Records drawn from a dataset

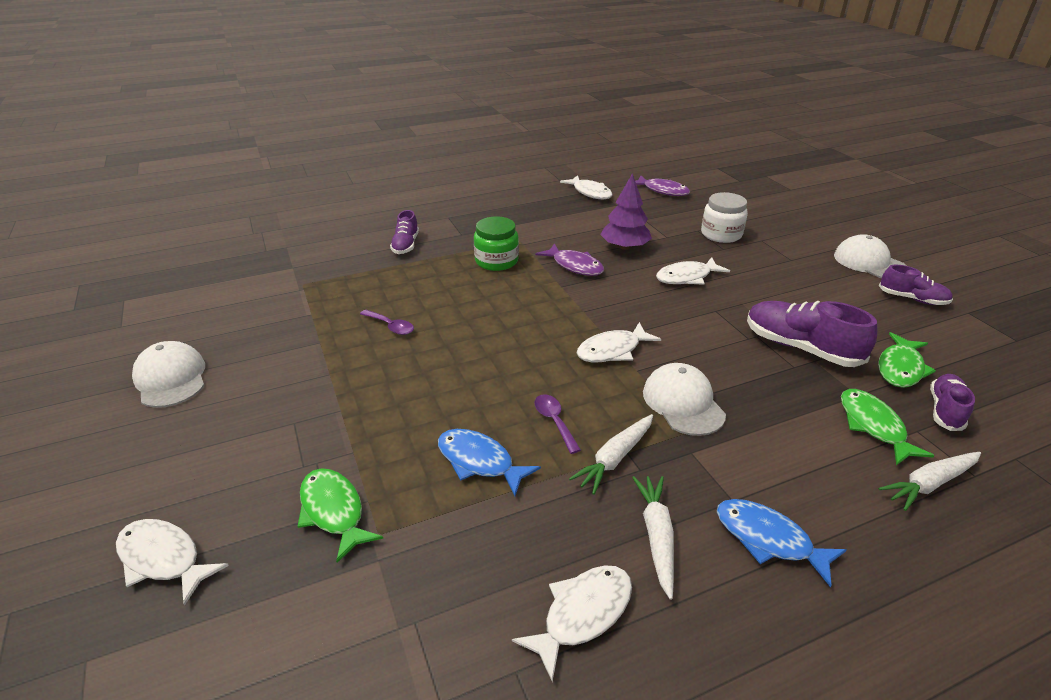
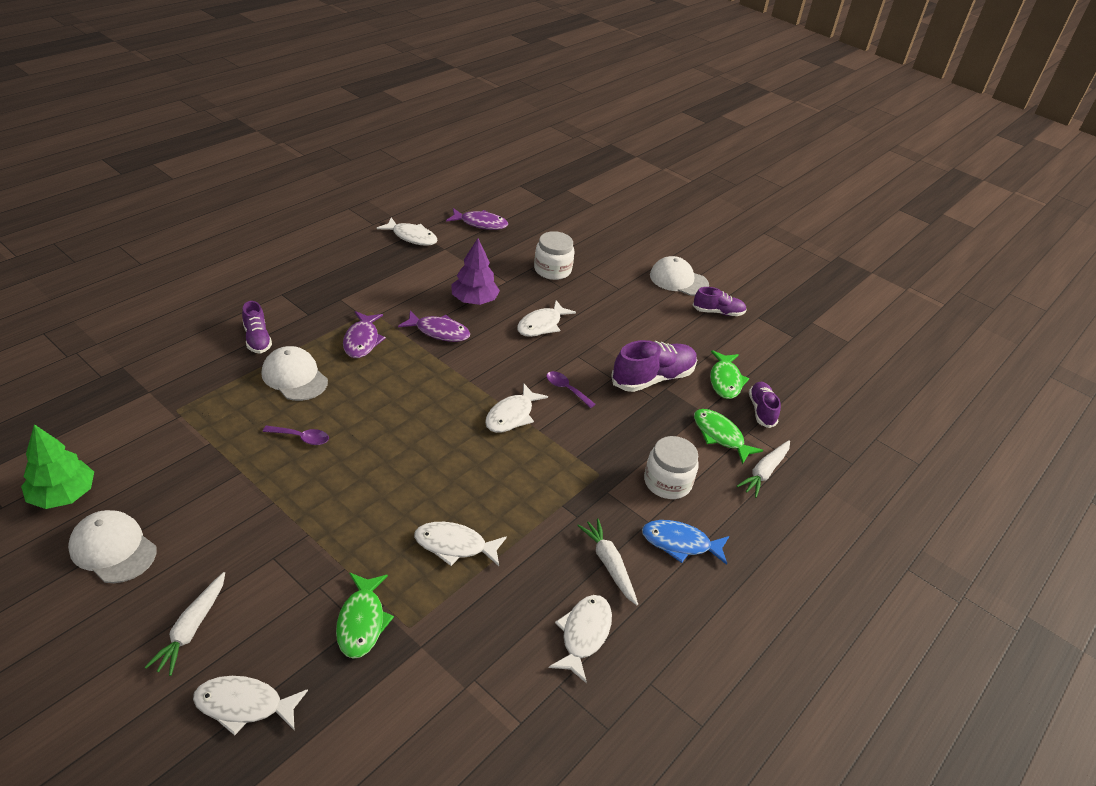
camera: 30 degrees left, 5 degrees up
green fish [298,468,383,563] -> green fish turned 120 degrees counterclockwise [336,573,394,659]
blue fish [438,429,541,496] -> white fish [414,522,507,566]
green jar [474,217,519,271] -> purple fish [343,311,386,358]
purple spoon [534,394,581,454] -> purple spoon moved to [546,371,596,408]
white carrot [569,414,653,495] -> white carrot moved to [145,572,225,676]
white cap [643,363,726,436] -> white cap moved to [262,346,328,401]
purple shoe [747,301,877,367] -> purple shoe turned 135 degrees clockwise [611,340,697,392]
none -> green tree [21,424,94,509]
none -> white jar [644,436,698,499]

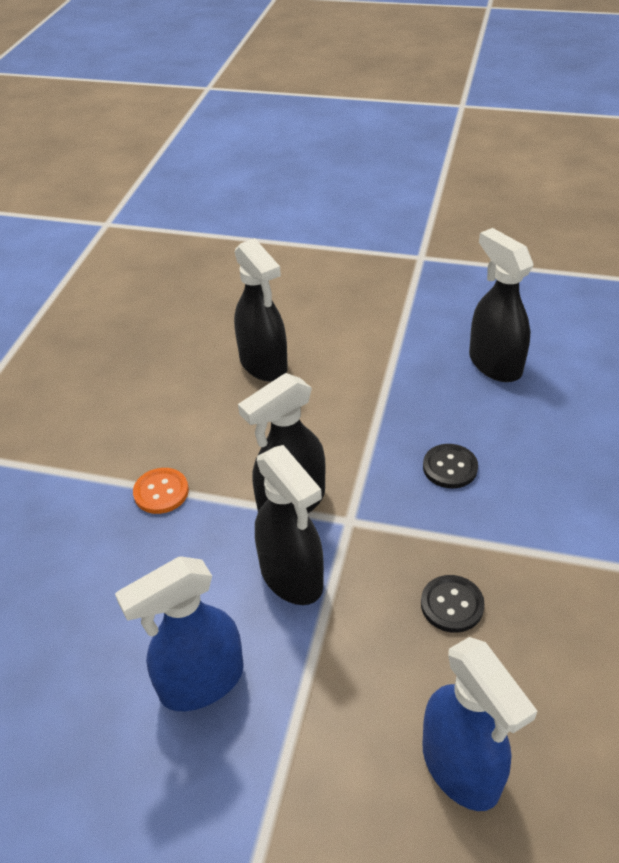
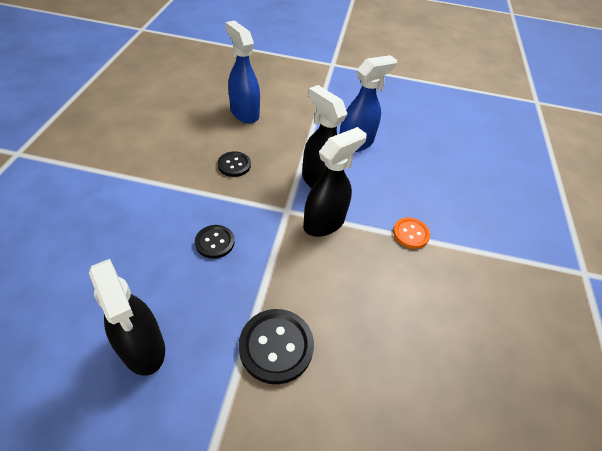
camera: 170 degrees right, 5 degrees up
black spray bottle [234,238,288,382] -> none
none -> black button [239,309,314,384]

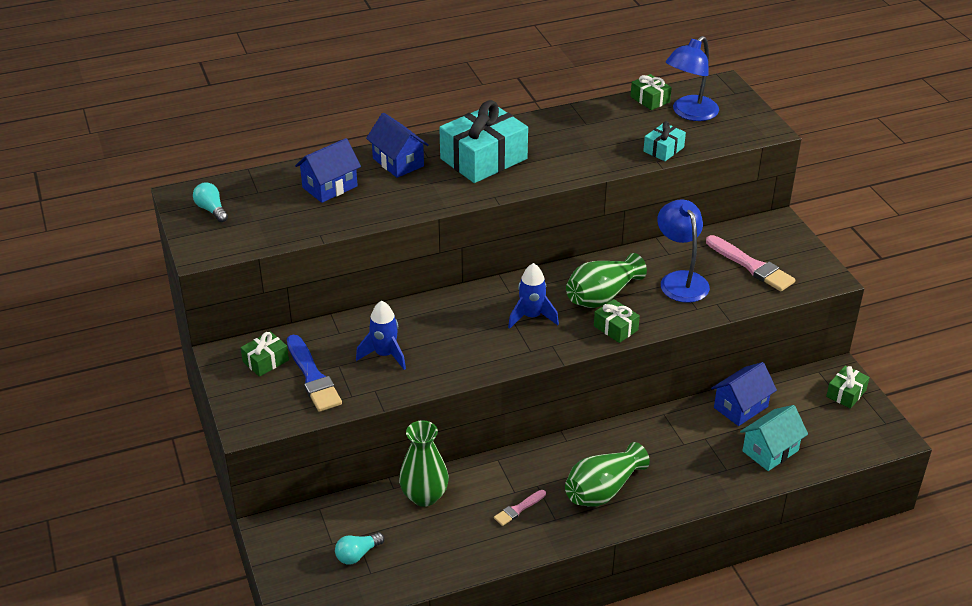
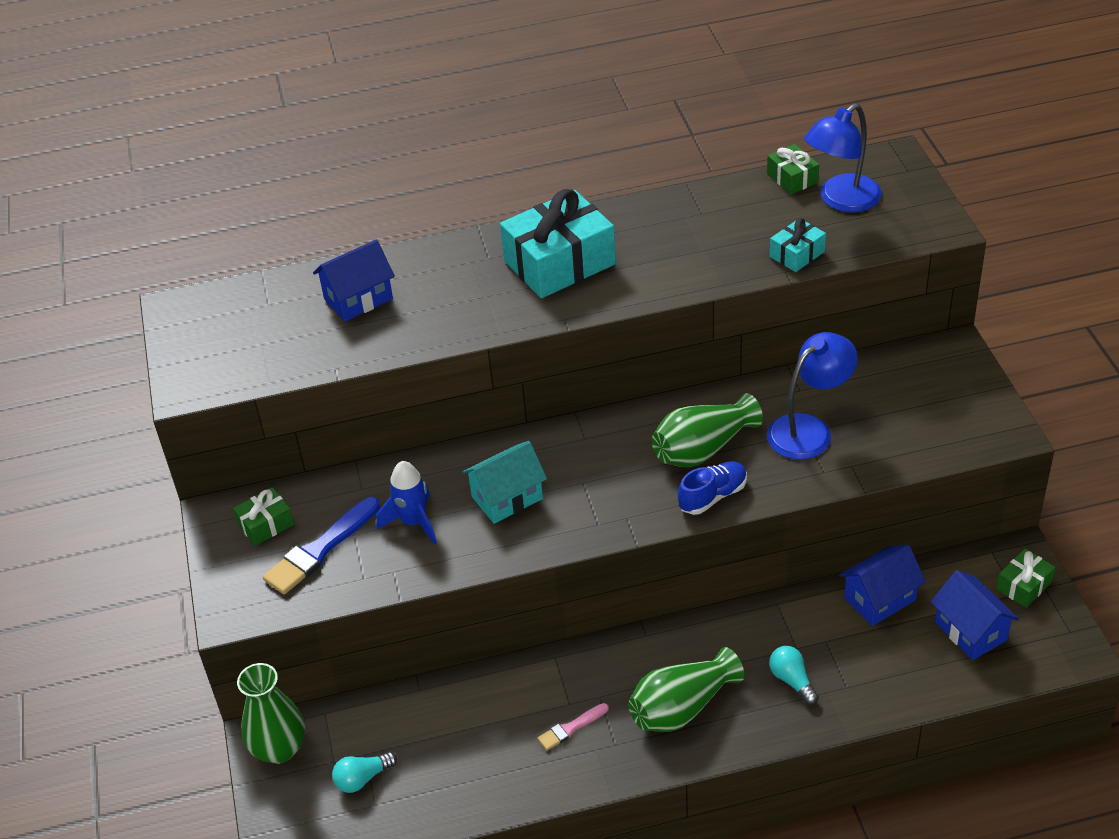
camera: 10 degrees right, 5 degrees up
turquoise light bulb [193,182,228,222] -> turquoise light bulb moved to [769,646,819,705]
blue brush [287,335,342,412] -> blue brush turned 60 degrees clockwise [263,497,380,594]
blue house [366,113,429,178] -> blue house moved to [931,570,1019,660]
green vase [399,420,449,507] -> green vase moved to [237,663,305,764]
blue rocket [508,263,559,329] -> none
green gift [594,299,640,343] -> blue shoe [678,461,747,515]
blue lamp [657,199,710,303] -> blue lamp turned 60 degrees clockwise [767,332,858,460]
pink brush [706,235,795,291] -> none
turquoise house [740,405,808,471] -> turquoise house moved to [462,441,547,524]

### Task prompt
For the string "purple", search the preceding data and copy every line that includes it.

### Task output
green jar [474,217,519,271] -> purple fish [343,311,386,358]
purple spoon [534,394,581,454] -> purple spoon moved to [546,371,596,408]
purple shoe [747,301,877,367] -> purple shoe turned 135 degrees clockwise [611,340,697,392]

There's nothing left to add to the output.